[Detected change data]
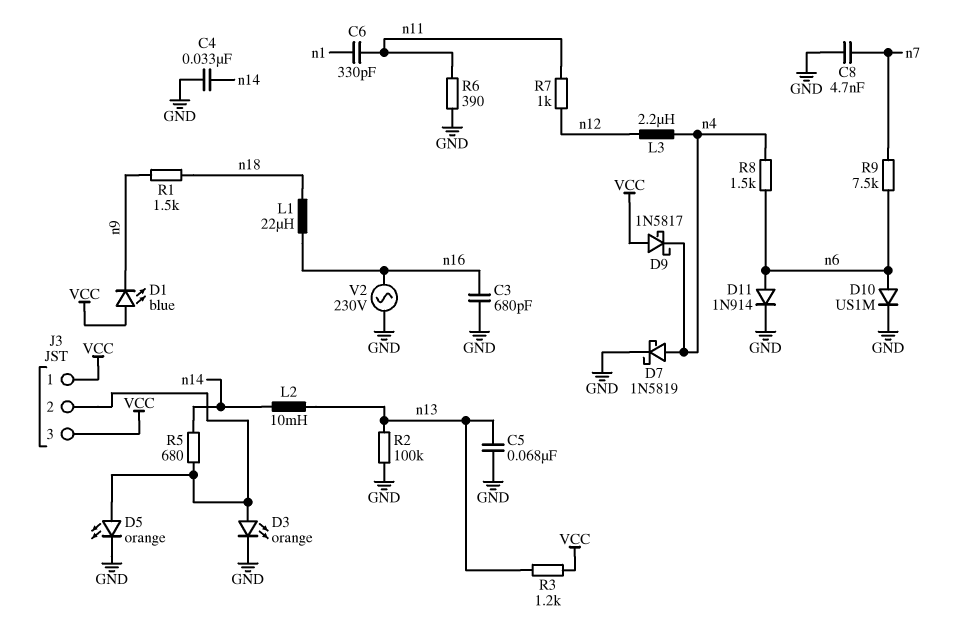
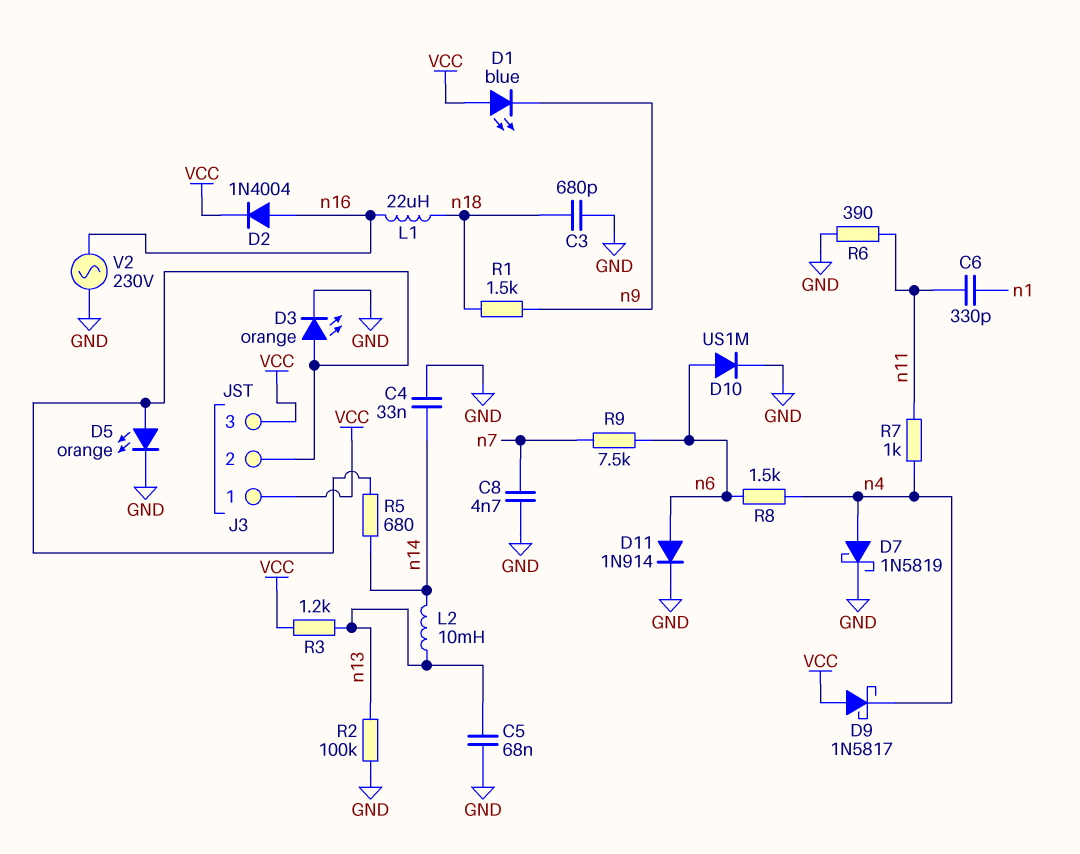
C3: 680pF (GND, n16) -> 680pF (GND, n18)
D2: none -> diode 1N4004 (A n16, K VCC)
L3: 2.2uH (n4, n12) -> none
R7: 1k (n11, n12) -> 1k (n4, n11)

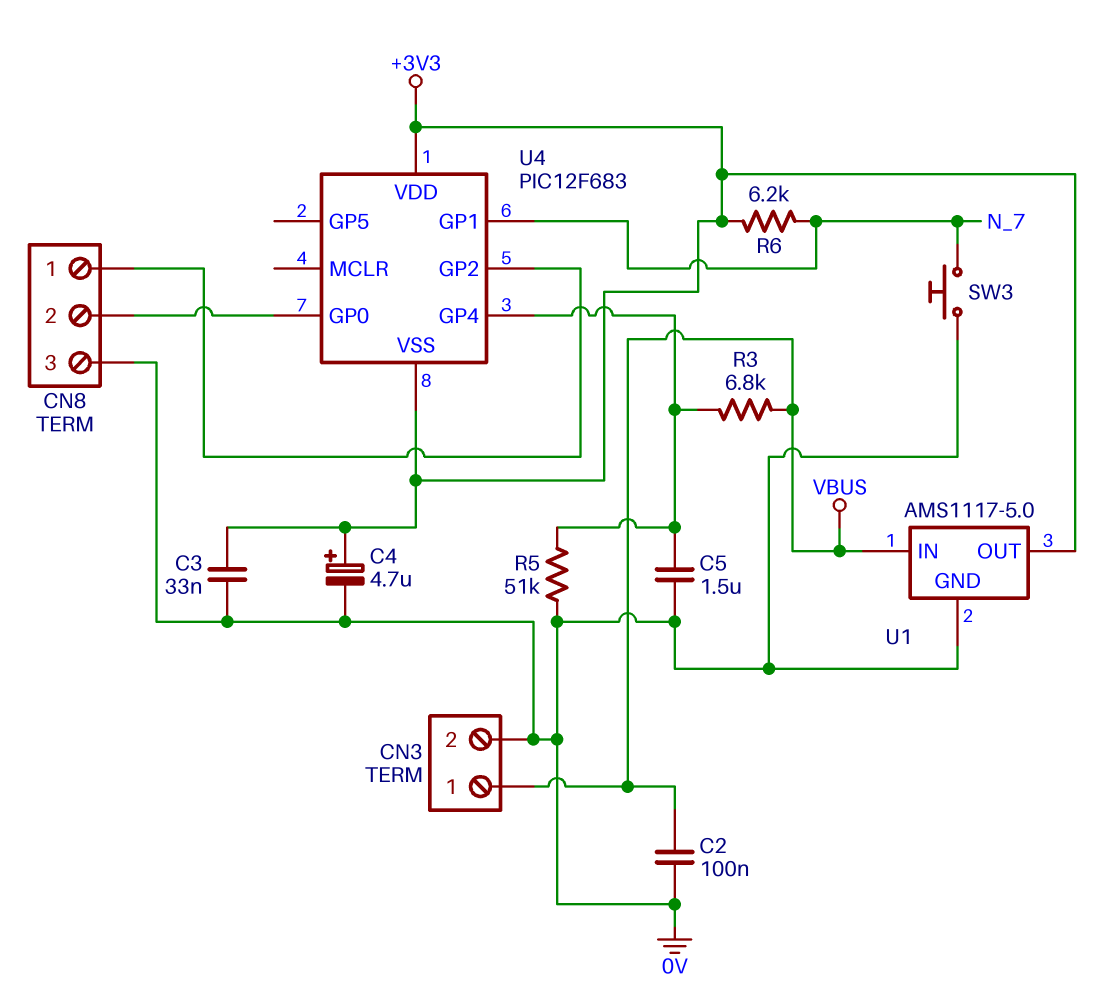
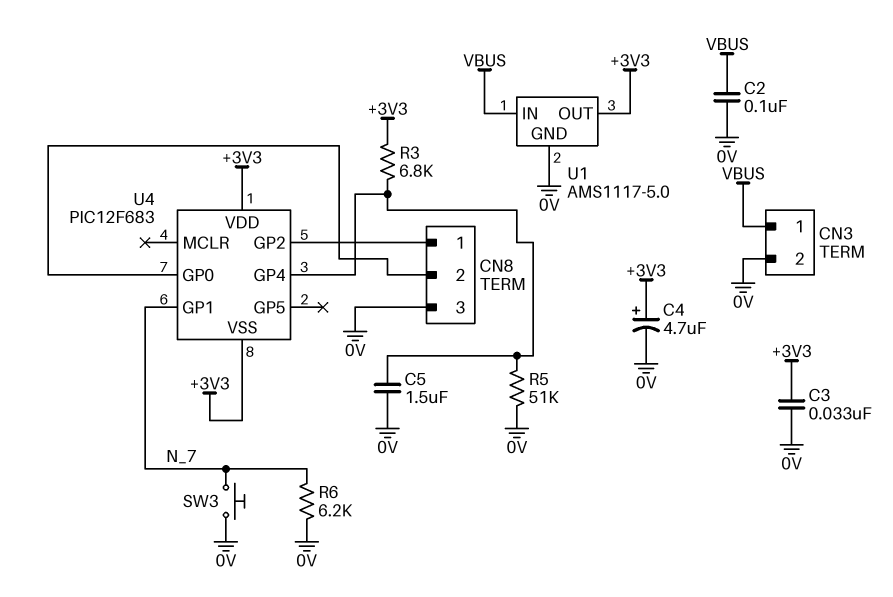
R3: 6.8k (U4/GP4, VBUS) -> 6.8k (+3V3, U4/GP4)
R6: 6.2k (+3V3, N_7) -> 6.2k (0V, N_7)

• _WHAT IS NEEDED_: If a line in the records above has the word "none", copy it out.

• _WRITTEN SOLUTION_:
D2: none -> diode 1N4004 (A n16, K VCC)
L3: 2.2uH (n4, n12) -> none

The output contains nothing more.